■ Supplied material:
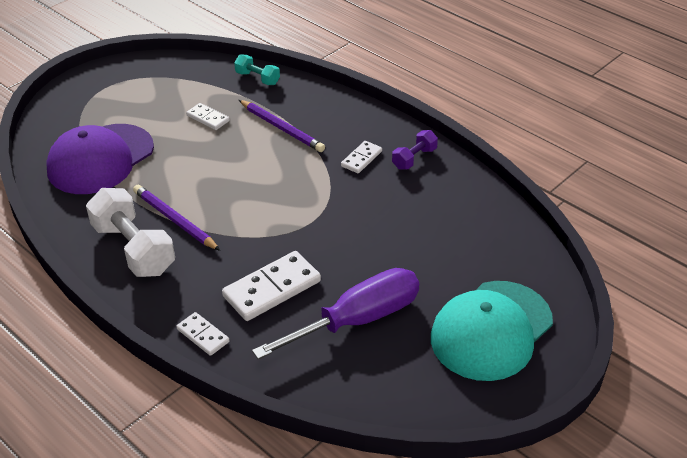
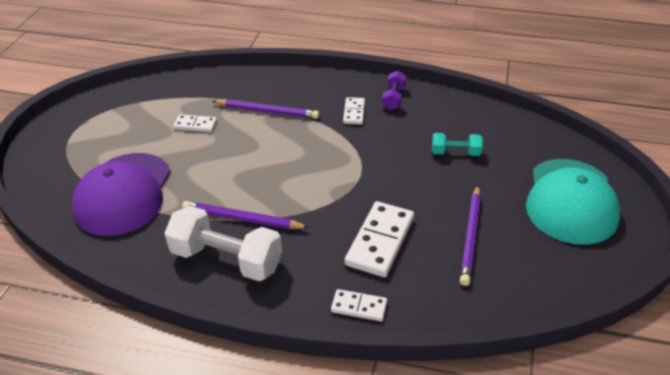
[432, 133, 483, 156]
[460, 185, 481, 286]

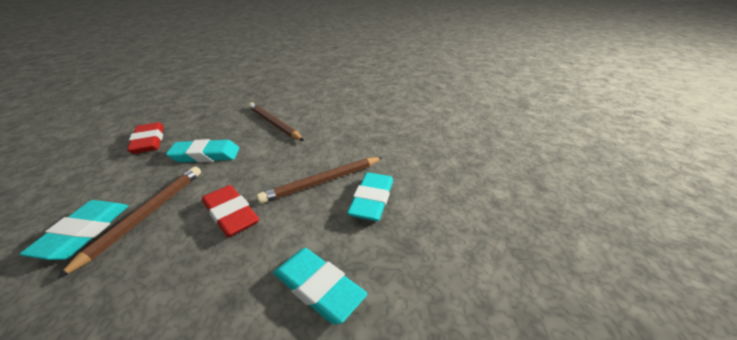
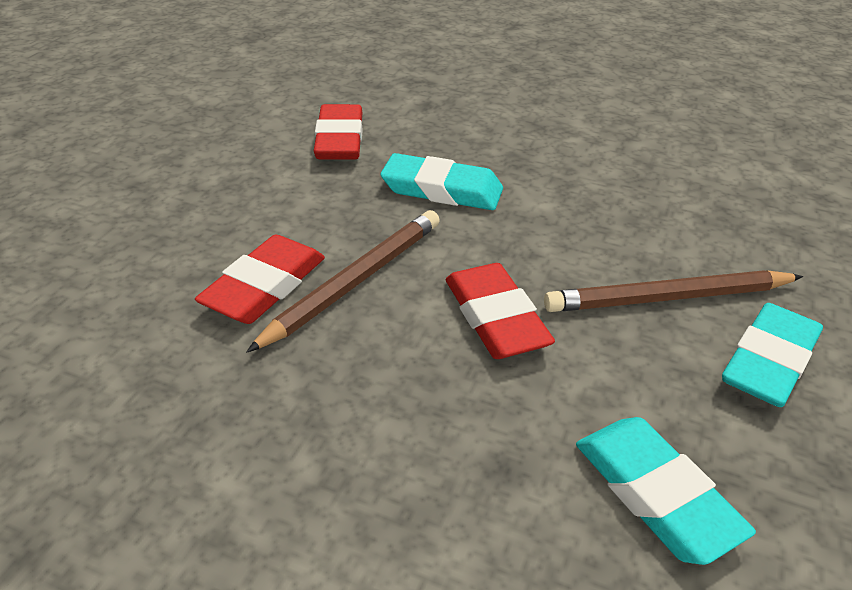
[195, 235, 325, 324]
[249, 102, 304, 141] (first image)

---

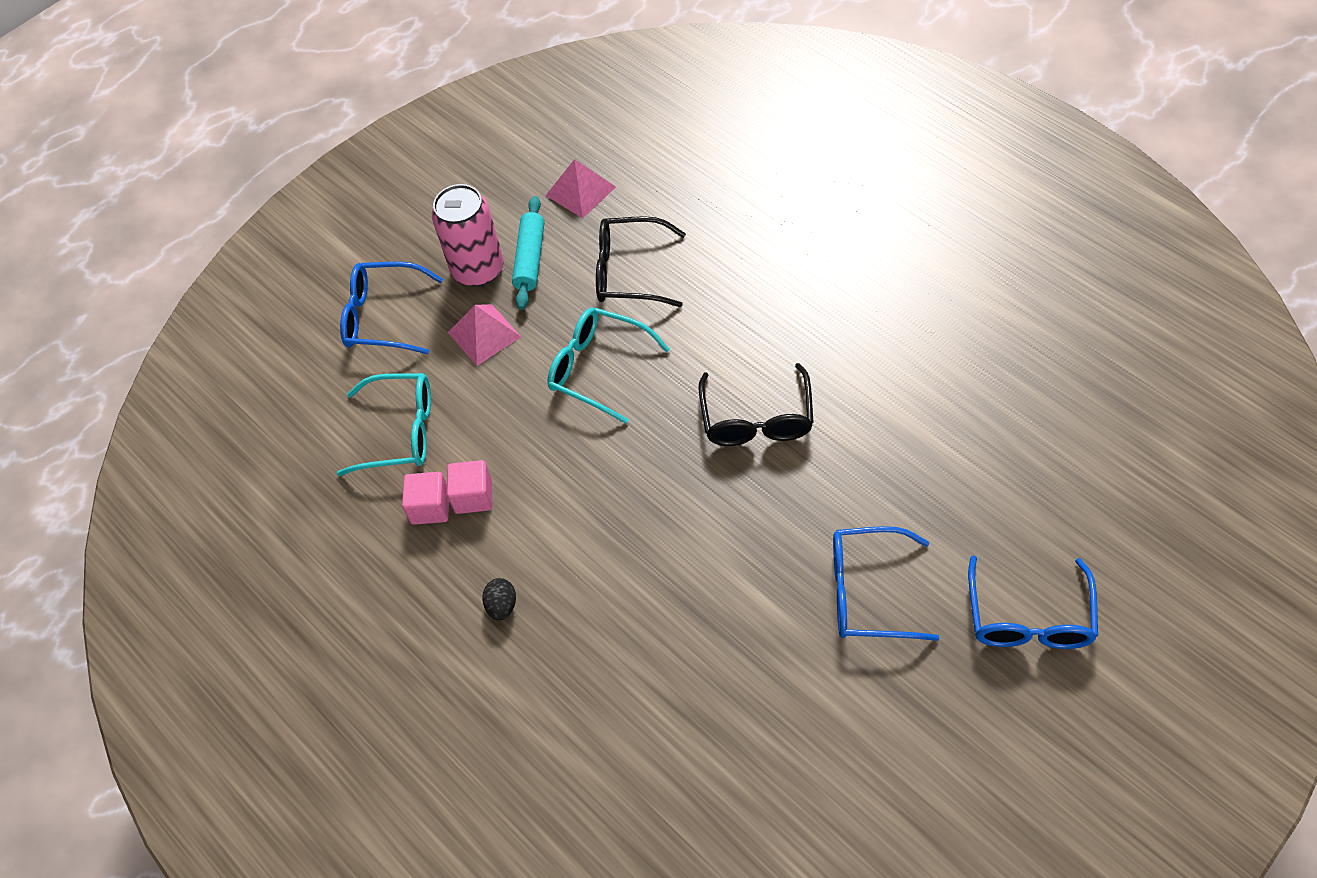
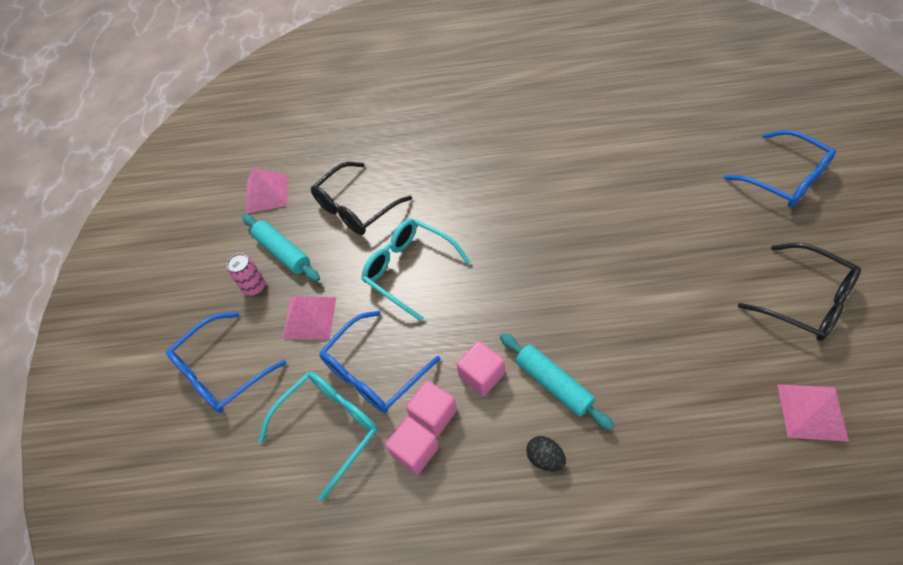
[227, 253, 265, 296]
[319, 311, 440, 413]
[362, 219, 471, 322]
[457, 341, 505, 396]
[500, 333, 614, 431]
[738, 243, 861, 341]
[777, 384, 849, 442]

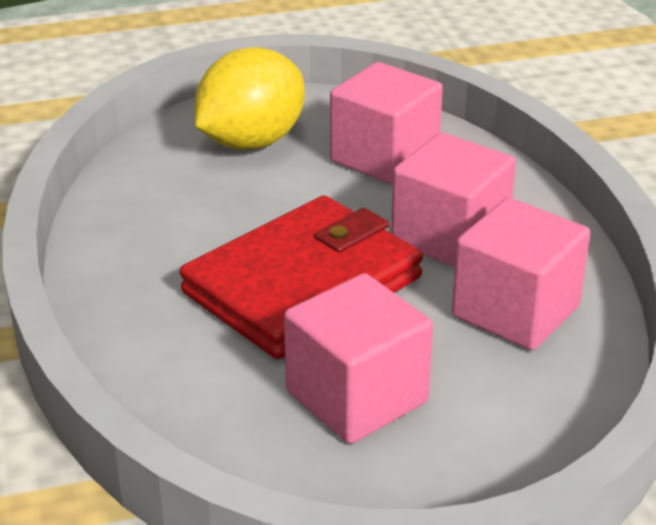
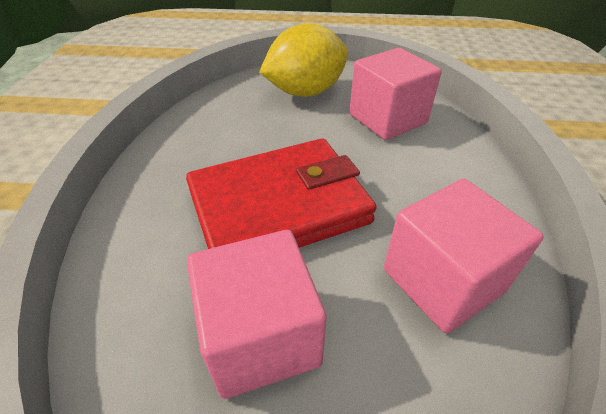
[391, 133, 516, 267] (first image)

■ Work task: Going back to the data above, write out everything from the line with "[457, 341, 505, 396]" down to the line with "[391, 133, 516, 267] (first image)", both included, leaving every picture out.

■ Output:
[457, 341, 505, 396]
[500, 333, 614, 431]
[738, 243, 861, 341]
[777, 384, 849, 442]

[391, 133, 516, 267] (first image)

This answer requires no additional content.